> _Instructions to follow_: Leaving out all pictures, copy the lines below exactly, from the line with "R126: none -> 27k (AMP, P101/1)" to the last line, both ends included.

> _Material provided_:
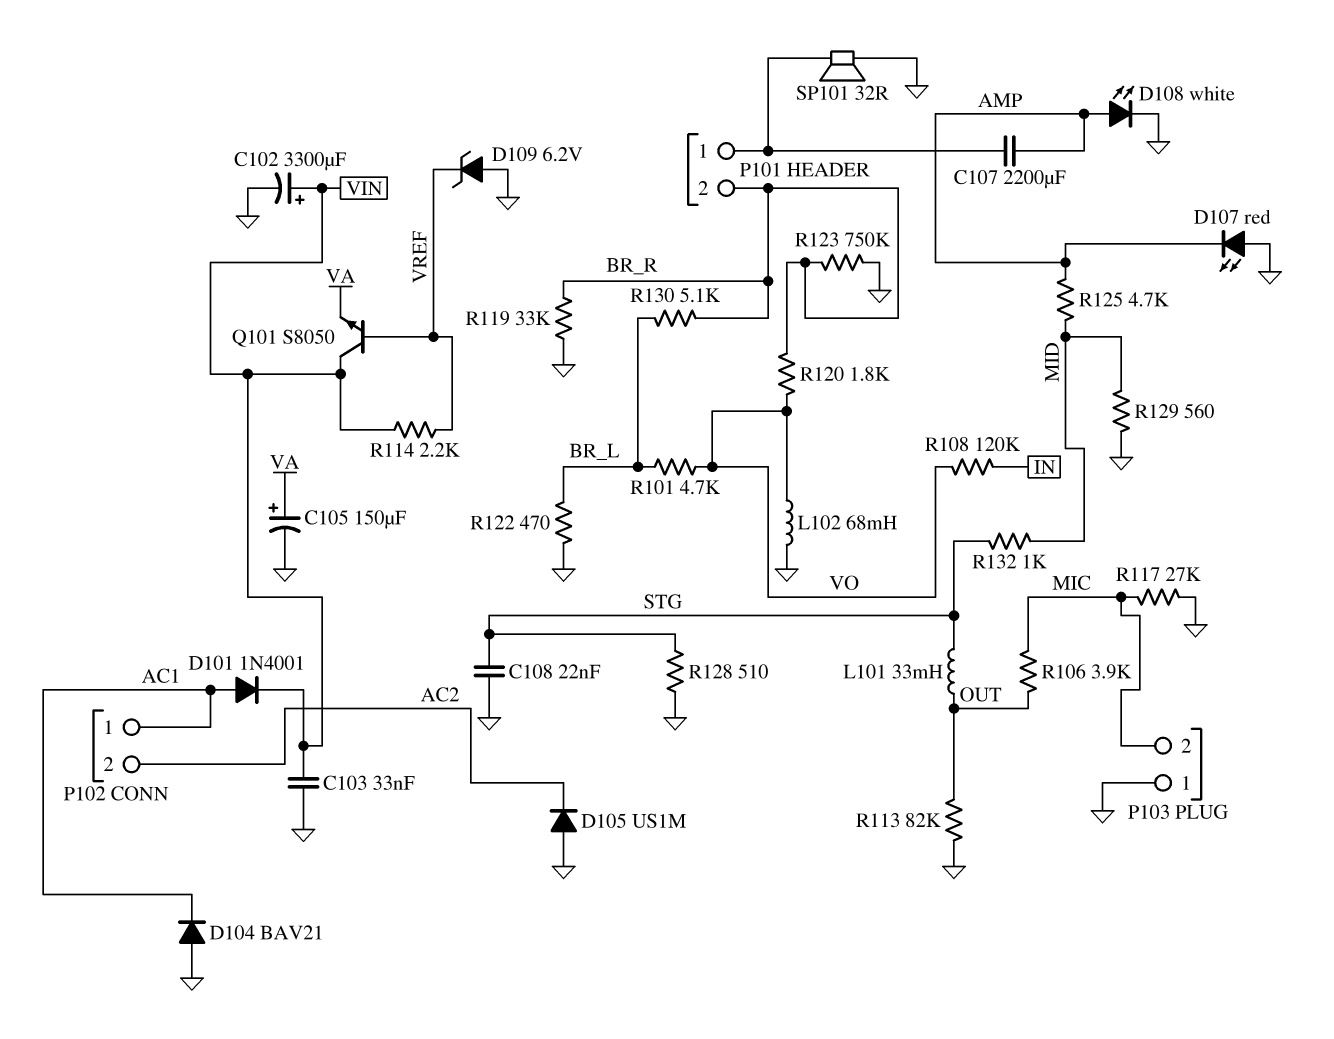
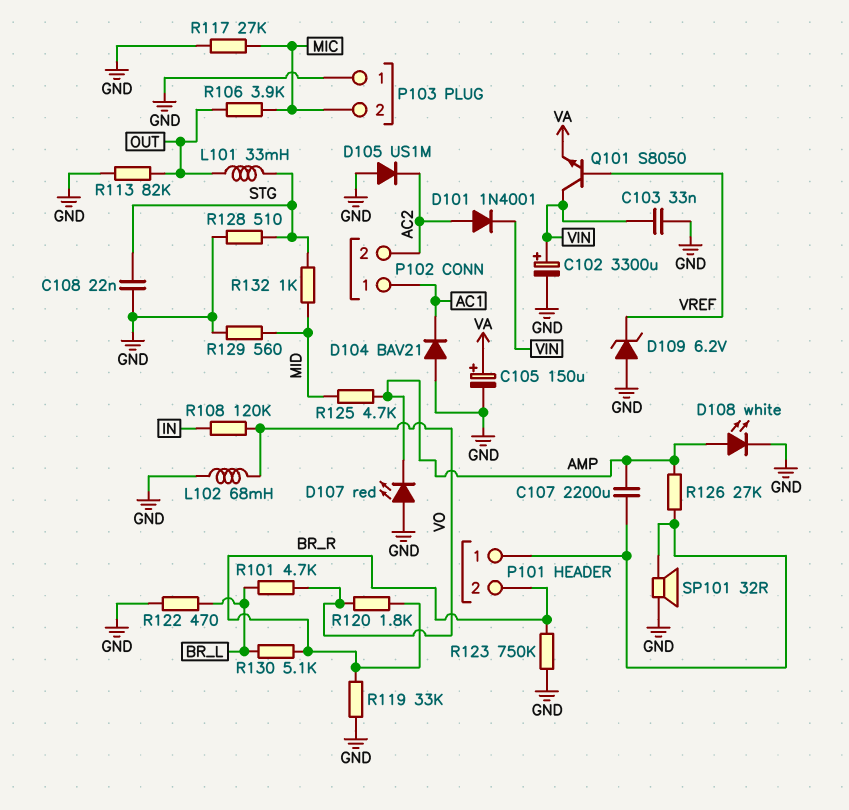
D101: diode 1N4001 (A AC1, K VIN) -> diode 1N4001 (A AC2, K VIN)
R114: 2.2k (VIN, VREF) -> none
R126: none -> 27k (AMP, P101/1)

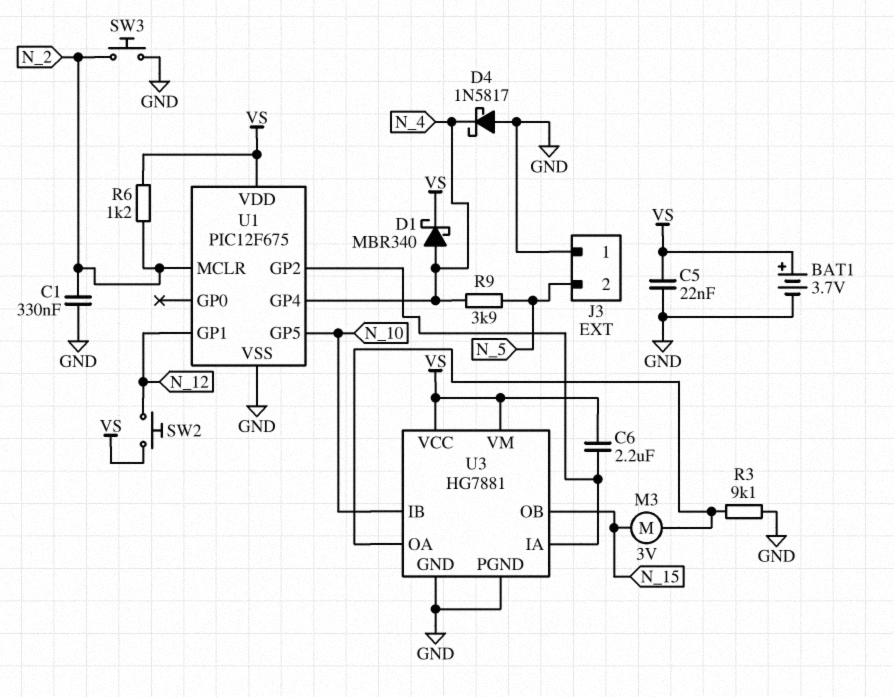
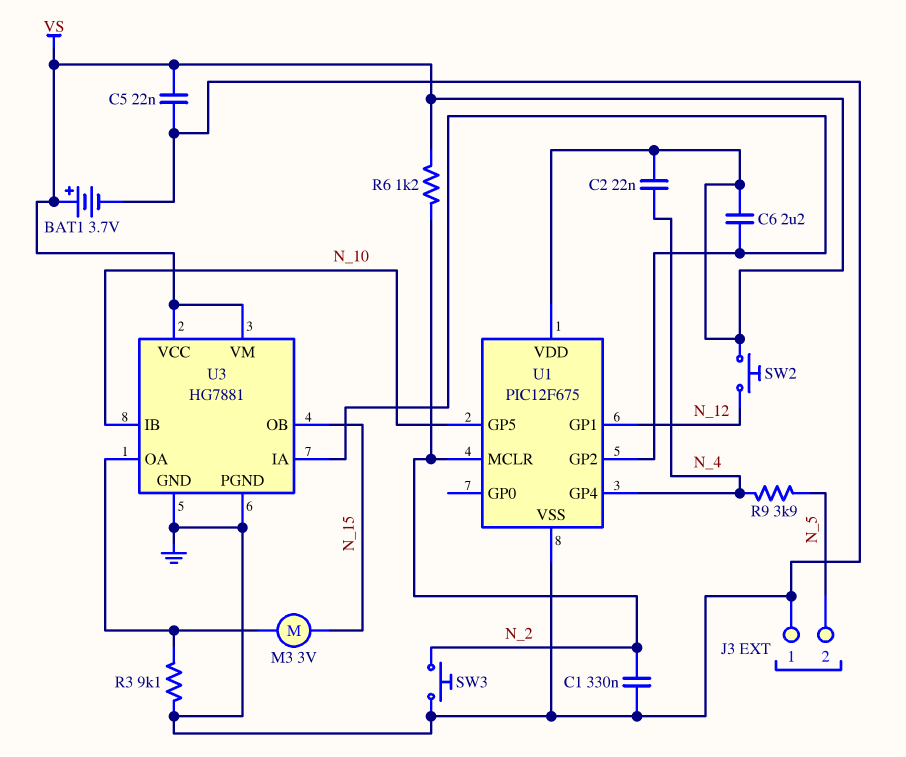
C2: none -> 22nF (N_4, VS)
D1: schottky MBR340 (A N_4, K VS) -> none
D4: schottky 1N5817 (A GND, K N_4) -> none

> _Response area_:
R126: none -> 27k (AMP, P101/1)

C2: none -> 22nF (N_4, VS)
D1: schottky MBR340 (A N_4, K VS) -> none
D4: schottky 1N5817 (A GND, K N_4) -> none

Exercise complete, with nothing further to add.